Saved data entries:
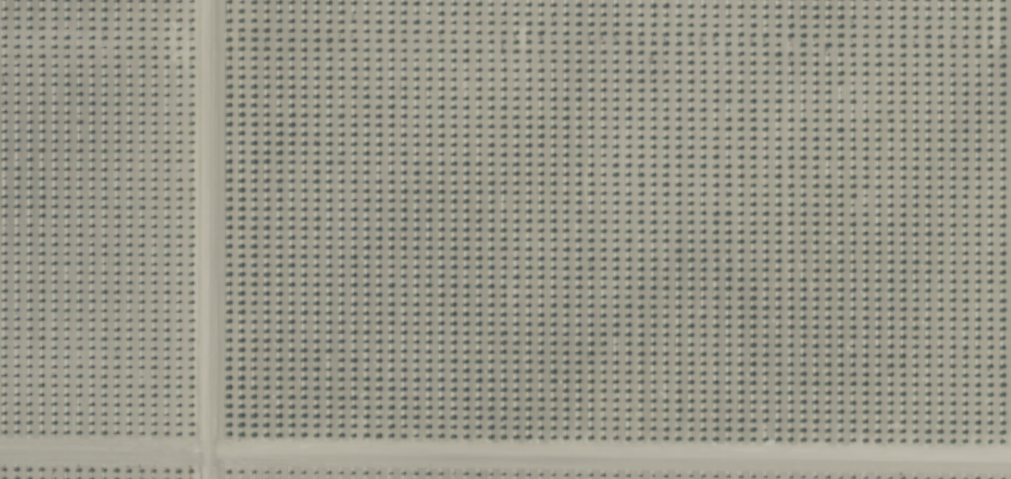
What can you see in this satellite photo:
road: (205, 239)
crop: (505, 239)

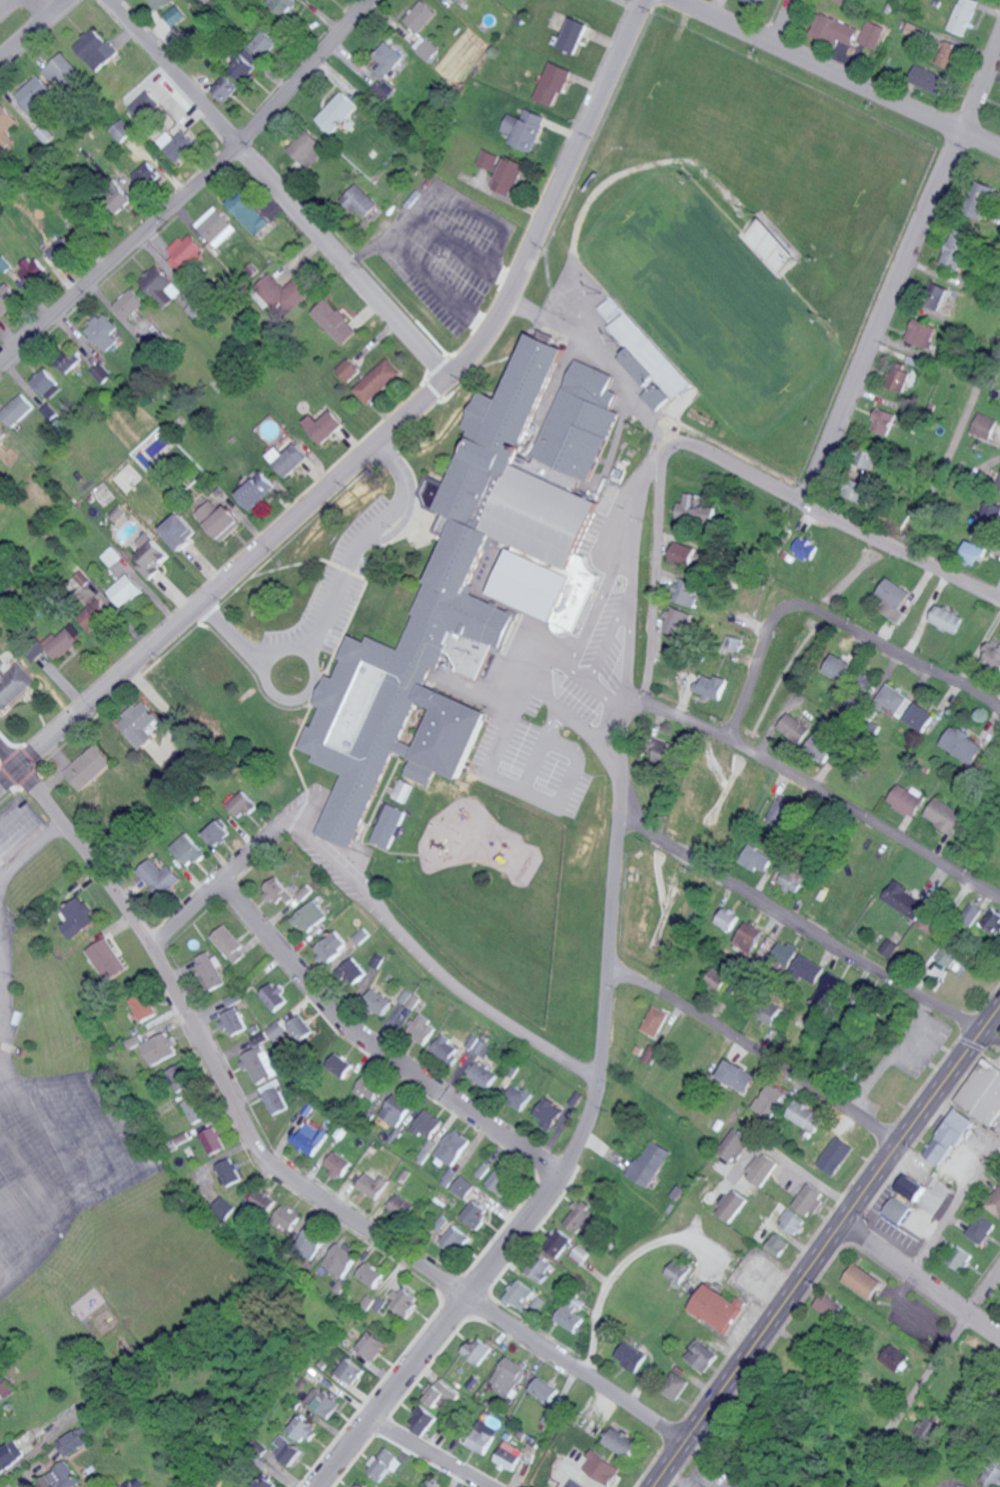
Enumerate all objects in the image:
building: (458, 0)
building: (758, 1)
building: (849, 1)
building: (158, 4)
building: (283, 6)
road: (716, 8)
road: (46, 9)
road: (13, 10)
building: (173, 15)
building: (424, 16)
building: (965, 16)
road: (788, 27)
building: (835, 29)
building: (916, 29)
road: (35, 32)
building: (576, 34)
building: (873, 34)
building: (264, 43)
building: (429, 47)
building: (94, 49)
building: (390, 59)
building: (242, 63)
building: (65, 69)
building: (931, 79)
road: (837, 82)
building: (554, 83)
building: (225, 88)
building: (36, 94)
building: (338, 112)
building: (7, 123)
building: (527, 128)
building: (122, 130)
building: (46, 133)
building: (178, 143)
building: (307, 149)
building: (493, 160)
building: (152, 174)
building: (511, 176)
road: (272, 190)
road: (195, 193)
building: (121, 198)
building: (982, 200)
building: (360, 201)
building: (249, 213)
road: (427, 225)
building: (218, 226)
building: (61, 247)
building: (958, 248)
building: (188, 252)
road: (899, 268)
road: (437, 284)
building: (163, 286)
building: (282, 294)
building: (9, 298)
building: (133, 302)
park: (708, 304)
building: (199, 310)
building: (336, 321)
building: (106, 331)
building: (923, 333)
road: (599, 353)
building: (73, 363)
building: (649, 363)
building: (350, 370)
building: (104, 373)
building: (901, 380)
building: (379, 381)
building: (47, 382)
building: (19, 409)
building: (581, 421)
building: (884, 421)
building: (326, 426)
building: (983, 426)
building: (2, 432)
road: (382, 438)
road: (951, 442)
building: (289, 459)
building: (873, 460)
building: (998, 485)
building: (255, 492)
building: (860, 492)
road: (634, 503)
building: (694, 508)
building: (989, 515)
building: (218, 520)
road: (833, 523)
building: (178, 531)
building: (803, 548)
road: (353, 550)
building: (973, 552)
building: (111, 556)
building: (150, 556)
building: (687, 556)
road: (652, 571)
road: (630, 575)
building: (78, 582)
building: (124, 591)
building: (684, 591)
building: (99, 599)
building: (892, 600)
building: (449, 606)
road: (593, 609)
road: (629, 609)
building: (948, 619)
building: (90, 620)
building: (675, 621)
road: (829, 621)
road: (233, 638)
building: (63, 641)
building: (732, 643)
building: (993, 654)
building: (838, 667)
building: (14, 684)
road: (597, 686)
building: (709, 686)
building: (895, 700)
road: (565, 711)
building: (919, 717)
road: (553, 723)
building: (793, 728)
building: (144, 732)
building: (963, 745)
building: (820, 746)
building: (660, 753)
building: (88, 767)
building: (404, 791)
road: (534, 793)
road: (823, 797)
building: (906, 799)
building: (246, 810)
building: (779, 812)
building: (945, 815)
building: (390, 826)
building: (217, 833)
road: (28, 850)
building: (187, 850)
building: (755, 859)
building: (158, 877)
building: (790, 881)
road: (211, 885)
building: (277, 891)
building: (906, 901)
building: (972, 914)
building: (310, 917)
building: (76, 918)
building: (725, 919)
building: (929, 921)
building: (993, 921)
road: (805, 929)
building: (361, 936)
building: (747, 938)
building: (229, 944)
building: (331, 946)
building: (778, 952)
building: (946, 957)
building: (105, 959)
road: (425, 961)
building: (208, 969)
building: (809, 969)
building: (350, 970)
building: (273, 995)
building: (230, 999)
building: (376, 1000)
building: (143, 1005)
building: (769, 1011)
building: (233, 1020)
building: (651, 1020)
building: (296, 1024)
building: (419, 1027)
building: (276, 1029)
building: (135, 1041)
building: (480, 1045)
road: (370, 1046)
building: (160, 1047)
building: (446, 1047)
building: (647, 1053)
road: (754, 1053)
building: (259, 1062)
building: (338, 1064)
building: (481, 1073)
building: (736, 1075)
building: (181, 1076)
building: (368, 1086)
building: (983, 1091)
building: (274, 1096)
building: (517, 1096)
building: (773, 1100)
building: (196, 1108)
building: (396, 1109)
building: (546, 1112)
building: (806, 1115)
building: (428, 1123)
road: (581, 1130)
building: (949, 1135)
building: (309, 1137)
building: (214, 1139)
building: (733, 1144)
building: (452, 1147)
building: (838, 1154)
building: (647, 1162)
road: (787, 1162)
building: (337, 1163)
building: (762, 1168)
building: (481, 1169)
building: (230, 1171)
building: (489, 1172)
building: (449, 1177)
building: (501, 1180)
building: (377, 1181)
road: (296, 1184)
road: (948, 1184)
building: (462, 1186)
building: (913, 1186)
building: (809, 1198)
building: (994, 1202)
building: (399, 1204)
building: (730, 1204)
building: (225, 1206)
building: (275, 1210)
building: (898, 1210)
building: (474, 1213)
building: (579, 1219)
building: (792, 1221)
building: (980, 1228)
building: (450, 1234)
building: (313, 1240)
building: (557, 1241)
building: (777, 1244)
road: (824, 1245)
building: (579, 1253)
building: (958, 1257)
building: (341, 1259)
building: (541, 1267)
road: (616, 1270)
building: (677, 1271)
building: (370, 1273)
building: (863, 1280)
road: (920, 1280)
building: (519, 1292)
building: (396, 1299)
building: (366, 1303)
building: (718, 1307)
building: (569, 1315)
building: (371, 1345)
building: (476, 1350)
building: (702, 1355)
building: (634, 1357)
building: (893, 1357)
building: (349, 1370)
building: (508, 1375)
road: (923, 1378)
building: (676, 1384)
building: (6, 1387)
building: (544, 1389)
building: (436, 1392)
building: (321, 1401)
building: (421, 1419)
building: (302, 1427)
building: (482, 1436)
building: (74, 1442)
building: (625, 1442)
building: (286, 1449)
building: (509, 1454)
road: (426, 1455)
building: (9, 1464)
building: (384, 1464)
building: (604, 1467)
building: (990, 1475)
building: (62, 1476)
road: (671, 1479)
building: (265, 1482)
building: (431, 1483)
building: (575, 1483)
building: (358, 1485)
building: (959, 1485)
building: (964, 1485)

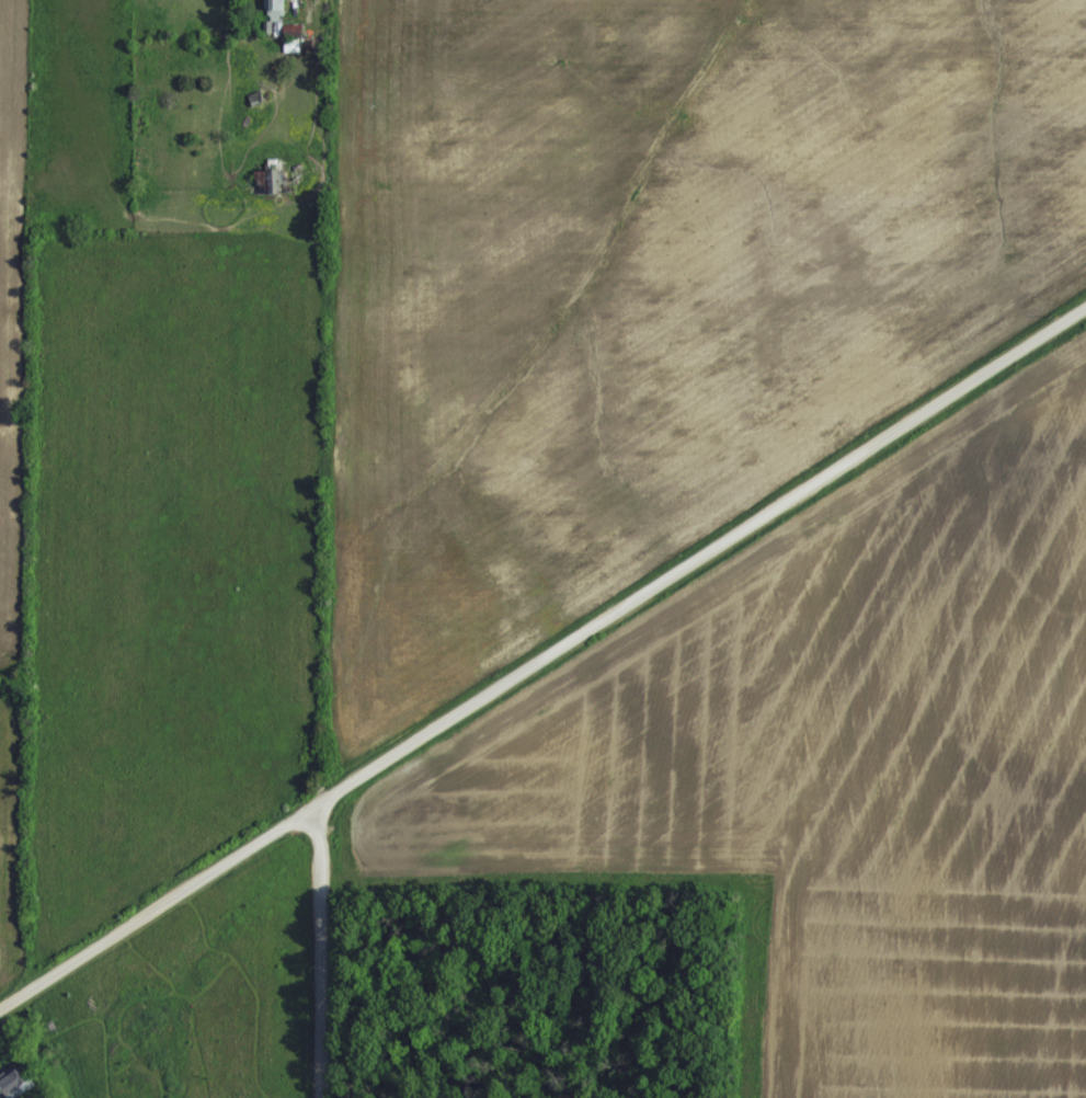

- ASSIGNED TASK
Please retype every record exactly, leaving the pictures out.

- THE ANSWER
What can you see in this satellite photo:
road: (205, 239)
crop: (505, 239)

Enumerate all objects in the image:
building: (458, 0)
building: (758, 1)
building: (849, 1)
building: (158, 4)
building: (283, 6)
road: (716, 8)
road: (46, 9)
road: (13, 10)
building: (173, 15)
building: (424, 16)
building: (965, 16)
road: (788, 27)
building: (835, 29)
building: (916, 29)
road: (35, 32)
building: (576, 34)
building: (873, 34)
building: (264, 43)
building: (429, 47)
building: (94, 49)
building: (390, 59)
building: (242, 63)
building: (65, 69)
building: (931, 79)
road: (837, 82)
building: (554, 83)
building: (225, 88)
building: (36, 94)
building: (338, 112)
building: (7, 123)
building: (527, 128)
building: (122, 130)
building: (46, 133)
building: (178, 143)
building: (307, 149)
building: (493, 160)
building: (152, 174)
building: (511, 176)
road: (272, 190)
road: (195, 193)
building: (121, 198)
building: (982, 200)
building: (360, 201)
building: (249, 213)
road: (427, 225)
building: (218, 226)
building: (61, 247)
building: (958, 248)
building: (188, 252)
road: (899, 268)
road: (437, 284)
building: (163, 286)
building: (282, 294)
building: (9, 298)
building: (133, 302)
park: (708, 304)
building: (199, 310)
building: (336, 321)
building: (106, 331)
building: (923, 333)
road: (599, 353)
building: (73, 363)
building: (649, 363)
building: (350, 370)
building: (104, 373)
building: (901, 380)
building: (379, 381)
building: (47, 382)
building: (19, 409)
building: (581, 421)
building: (884, 421)
building: (326, 426)
building: (983, 426)
building: (2, 432)
road: (382, 438)
road: (951, 442)
building: (289, 459)
building: (873, 460)
building: (998, 485)
building: (255, 492)
building: (860, 492)
road: (634, 503)
building: (694, 508)
building: (989, 515)
building: (218, 520)
road: (833, 523)
building: (178, 531)
building: (803, 548)
road: (353, 550)
building: (973, 552)
building: (111, 556)
building: (150, 556)
building: (687, 556)
road: (652, 571)
road: (630, 575)
building: (78, 582)
building: (124, 591)
building: (684, 591)
building: (99, 599)
building: (892, 600)
building: (449, 606)
road: (593, 609)
road: (629, 609)
building: (948, 619)
building: (90, 620)
building: (675, 621)
road: (829, 621)
road: (233, 638)
building: (63, 641)
building: (732, 643)
building: (993, 654)
building: (838, 667)
building: (14, 684)
road: (597, 686)
building: (709, 686)
building: (895, 700)
road: (565, 711)
building: (919, 717)
road: (553, 723)
building: (793, 728)
building: (144, 732)
building: (963, 745)
building: (820, 746)
building: (660, 753)
building: (88, 767)
building: (404, 791)
road: (534, 793)
road: (823, 797)
building: (906, 799)
building: (246, 810)
building: (779, 812)
building: (945, 815)
building: (390, 826)
building: (217, 833)
road: (28, 850)
building: (187, 850)
building: (755, 859)
building: (158, 877)
building: (790, 881)
road: (211, 885)
building: (277, 891)
building: (906, 901)
building: (972, 914)
building: (310, 917)
building: (76, 918)
building: (725, 919)
building: (929, 921)
building: (993, 921)
road: (805, 929)
building: (361, 936)
building: (747, 938)
building: (229, 944)
building: (331, 946)
building: (778, 952)
building: (946, 957)
building: (105, 959)
road: (425, 961)
building: (208, 969)
building: (809, 969)
building: (350, 970)
building: (273, 995)
building: (230, 999)
building: (376, 1000)
building: (143, 1005)
building: (769, 1011)
building: (233, 1020)
building: (651, 1020)
building: (296, 1024)
building: (419, 1027)
building: (276, 1029)
building: (135, 1041)
building: (480, 1045)
road: (370, 1046)
building: (160, 1047)
building: (446, 1047)
building: (647, 1053)
road: (754, 1053)
building: (259, 1062)
building: (338, 1064)
building: (481, 1073)
building: (736, 1075)
building: (181, 1076)
building: (368, 1086)
building: (983, 1091)
building: (274, 1096)
building: (517, 1096)
building: (773, 1100)
building: (196, 1108)
building: (396, 1109)
building: (546, 1112)
building: (806, 1115)
building: (428, 1123)
road: (581, 1130)
building: (949, 1135)
building: (309, 1137)
building: (214, 1139)
building: (733, 1144)
building: (452, 1147)
building: (838, 1154)
building: (647, 1162)
road: (787, 1162)
building: (337, 1163)
building: (762, 1168)
building: (481, 1169)
building: (230, 1171)
building: (489, 1172)
building: (449, 1177)
building: (501, 1180)
building: (377, 1181)
road: (296, 1184)
road: (948, 1184)
building: (462, 1186)
building: (913, 1186)
building: (809, 1198)
building: (994, 1202)
building: (399, 1204)
building: (730, 1204)
building: (225, 1206)
building: (275, 1210)
building: (898, 1210)
building: (474, 1213)
building: (579, 1219)
building: (792, 1221)
building: (980, 1228)
building: (450, 1234)
building: (313, 1240)
building: (557, 1241)
building: (777, 1244)
road: (824, 1245)
building: (579, 1253)
building: (958, 1257)
building: (341, 1259)
building: (541, 1267)
road: (616, 1270)
building: (677, 1271)
building: (370, 1273)
building: (863, 1280)
road: (920, 1280)
building: (519, 1292)
building: (396, 1299)
building: (366, 1303)
building: (718, 1307)
building: (569, 1315)
building: (371, 1345)
building: (476, 1350)
building: (702, 1355)
building: (634, 1357)
building: (893, 1357)
building: (349, 1370)
building: (508, 1375)
road: (923, 1378)
building: (676, 1384)
building: (6, 1387)
building: (544, 1389)
building: (436, 1392)
building: (321, 1401)
building: (421, 1419)
building: (302, 1427)
building: (482, 1436)
building: (74, 1442)
building: (625, 1442)
building: (286, 1449)
building: (509, 1454)
road: (426, 1455)
building: (9, 1464)
building: (384, 1464)
building: (604, 1467)
building: (990, 1475)
building: (62, 1476)
road: (671, 1479)
building: (265, 1482)
building: (431, 1483)
building: (575, 1483)
building: (358, 1485)
building: (959, 1485)
building: (964, 1485)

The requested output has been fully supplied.